What you should do:
Lines from the one containing "blue brush (no. 2 from left), relocated" through the end of the listing are what is wanted, given again exactly with both ends included and pictures left out.

-=-=-=-=-

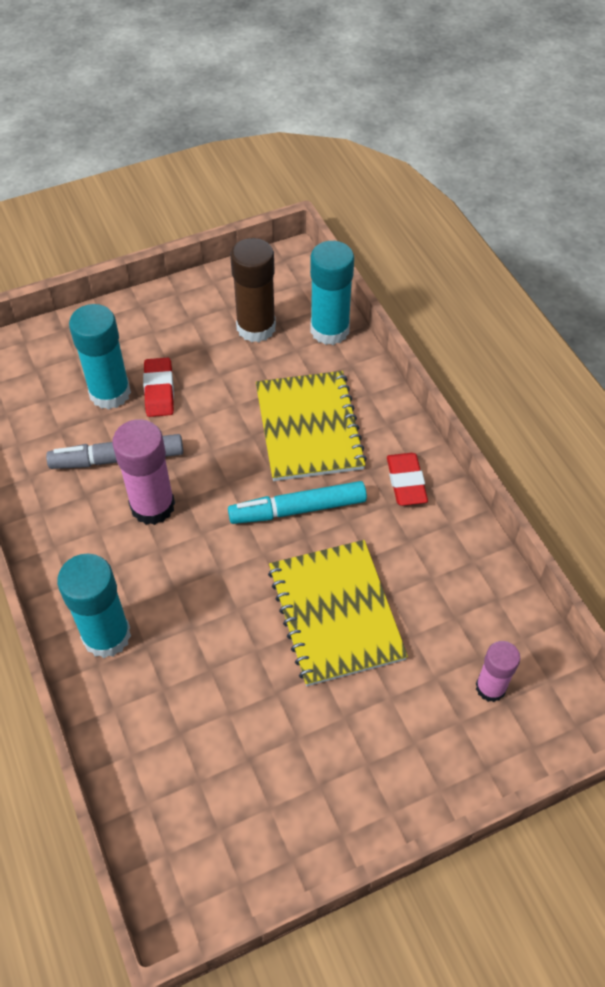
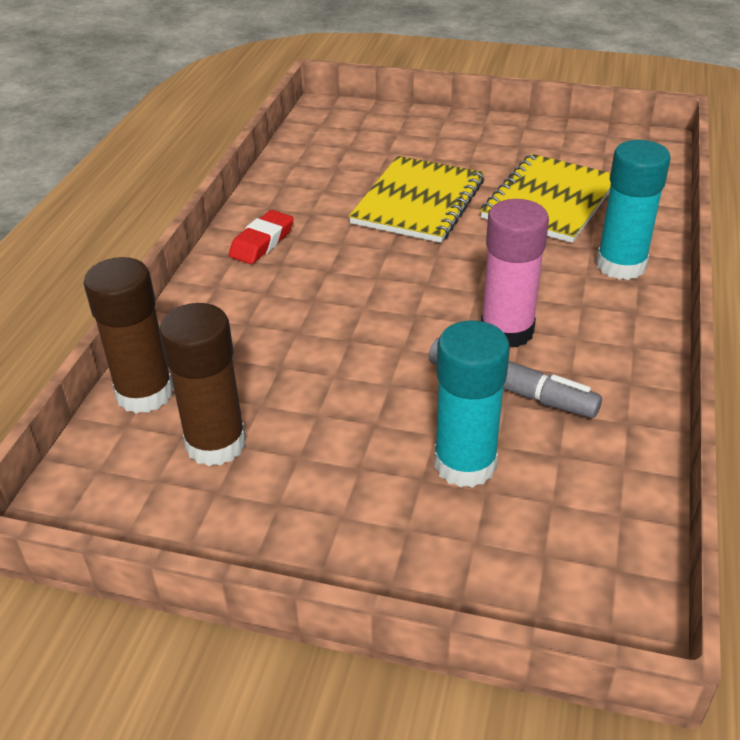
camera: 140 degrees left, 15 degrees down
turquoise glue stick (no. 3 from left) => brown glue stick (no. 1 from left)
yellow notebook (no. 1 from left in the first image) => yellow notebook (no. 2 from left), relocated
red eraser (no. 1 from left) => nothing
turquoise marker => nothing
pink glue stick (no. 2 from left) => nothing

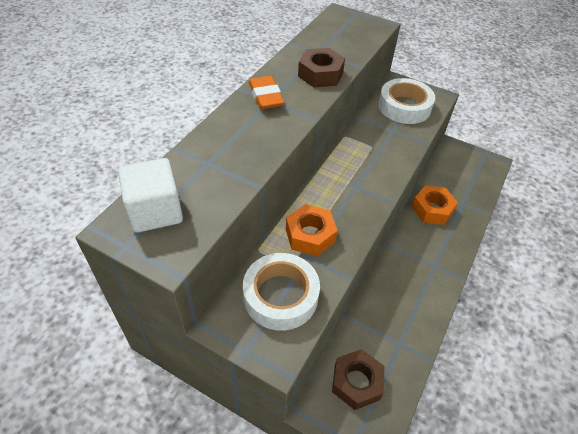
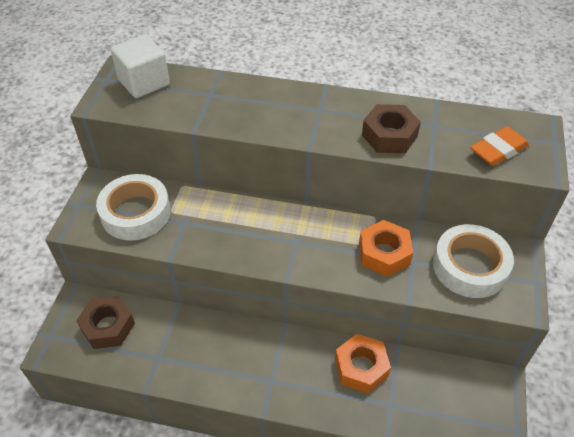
camera: 75 degrees right, 0 degrees up
orange nut (no. 1 from left in the first image) => orange nut (no. 2 from left), relocated
orange eraser, relocated

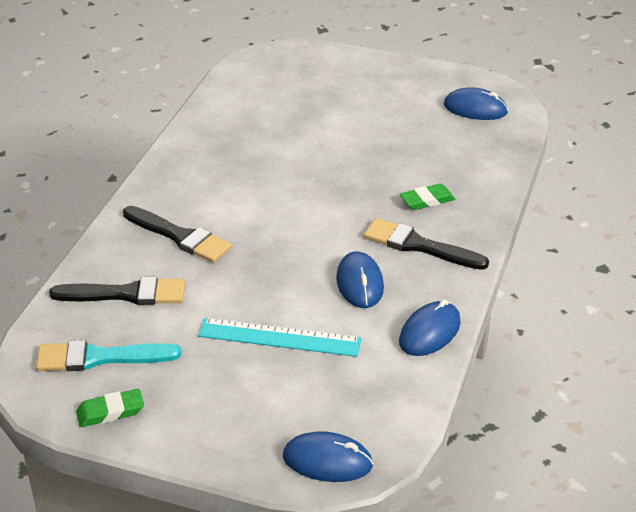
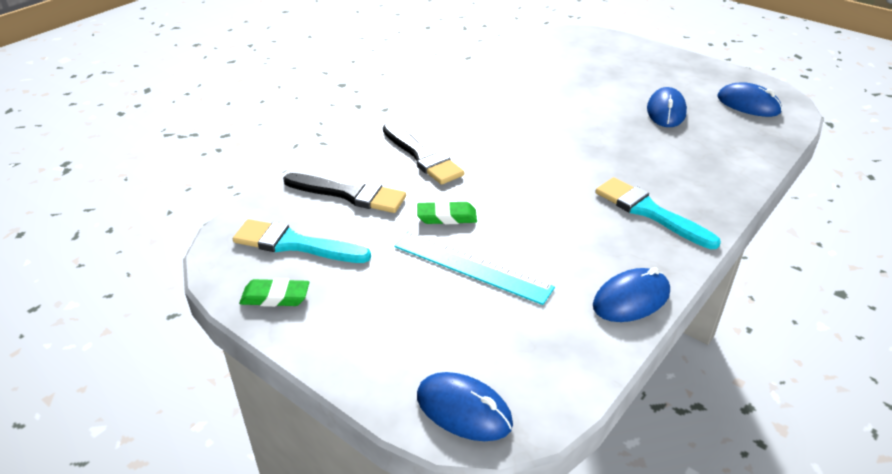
camera: 20 degrees right, 0 degrees up
green eraser (no. 2 from left), relocated
black brush (no. 3 from left) => turquoise brush (no. 2 from left)
blue mouse (no. 2 from left in the first image) => blue mouse (no. 3 from left), relocated

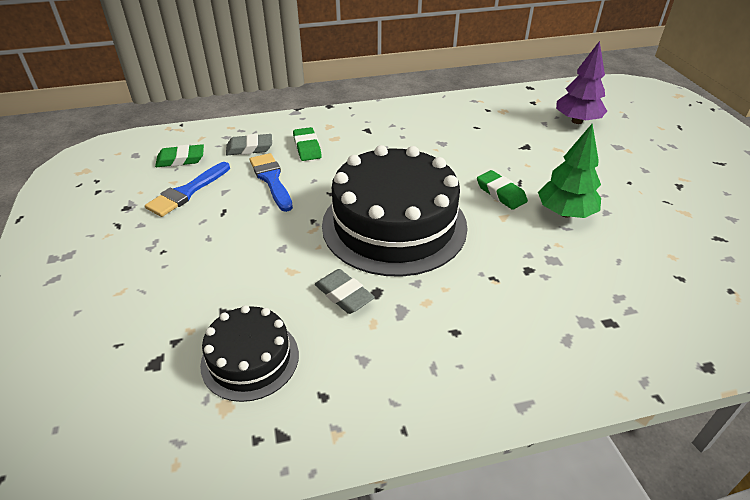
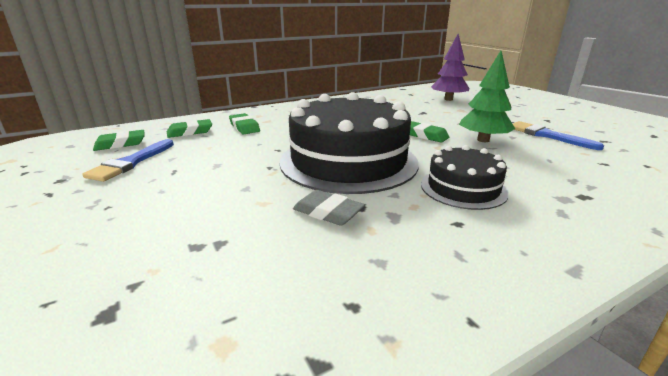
camera: 15 degrees left, 15 degrees down
grey eraser (no. 1 from left) => green eraser (no. 2 from left)
black cake (no. 1 from left in the first image) => black cake (no. 2 from left), relocated
blue brush (no. 2 from left), relocated

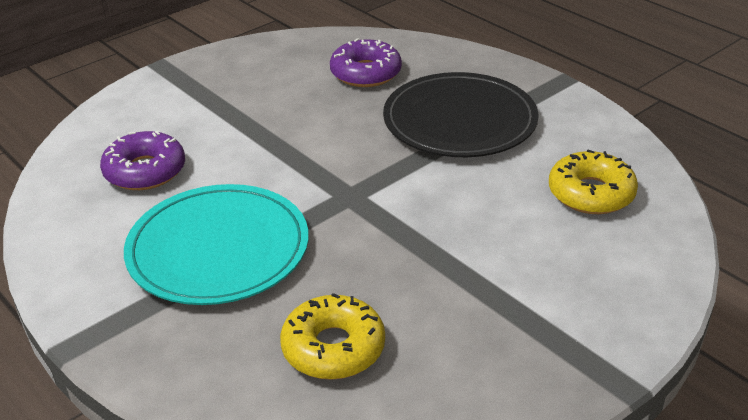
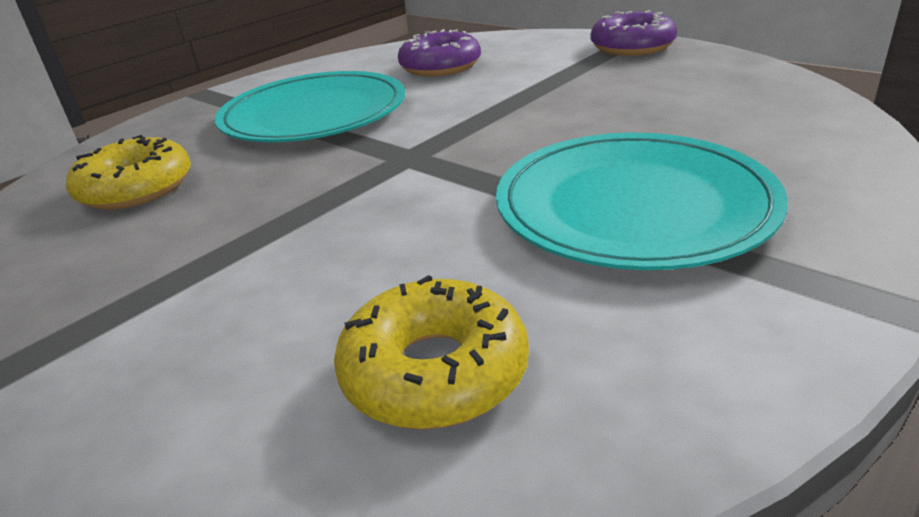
camera: 85 degrees right, 5 degrees down
black plate => turquoise plate (no. 2 from left)
purple donut (no. 2 from left), relocated

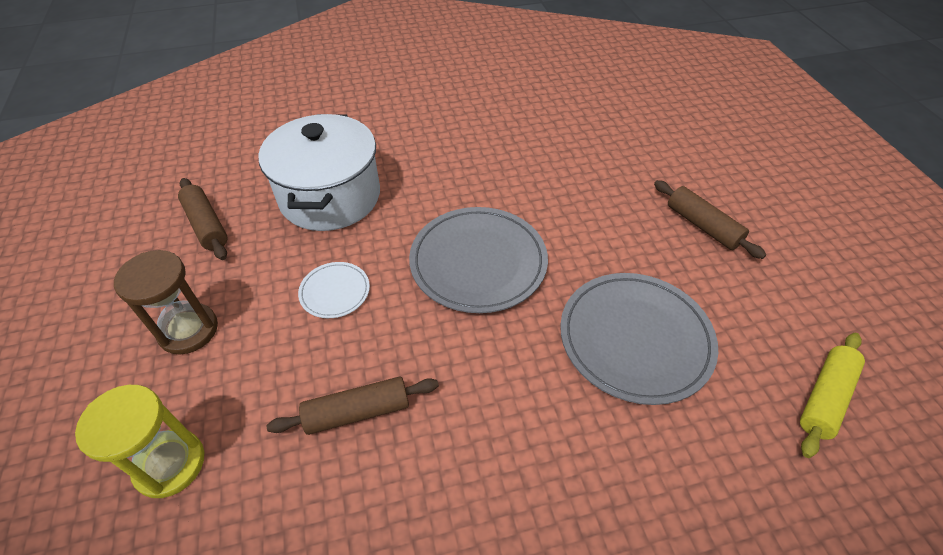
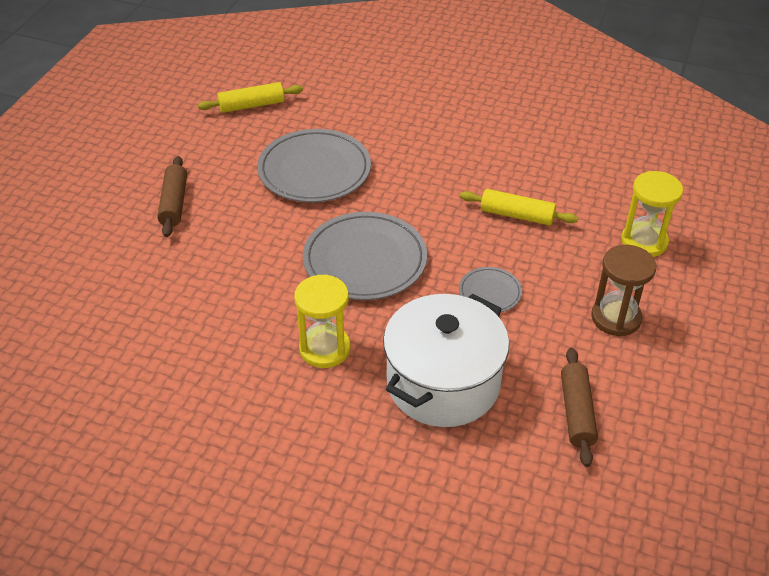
camera: 145 degrees left, 5 degrees down
nothing => yellow hourglass (no. 1 from left)
white plate => grey plate (no. 3 from left)
brown rolling pin (no. 2 from left) => yellow rolling pin (no. 2 from left)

-=-=-=-=-

Exercise answer:
blue brush (no. 2 from left), relocated

camera: 85 degrees right, 5 degrees down
black plate => turquoise plate (no. 2 from left)
purple donut (no. 2 from left), relocated

camera: 145 degrees left, 5 degrees down
nothing => yellow hourglass (no. 1 from left)
white plate => grey plate (no. 3 from left)
brown rolling pin (no. 2 from left) => yellow rolling pin (no. 2 from left)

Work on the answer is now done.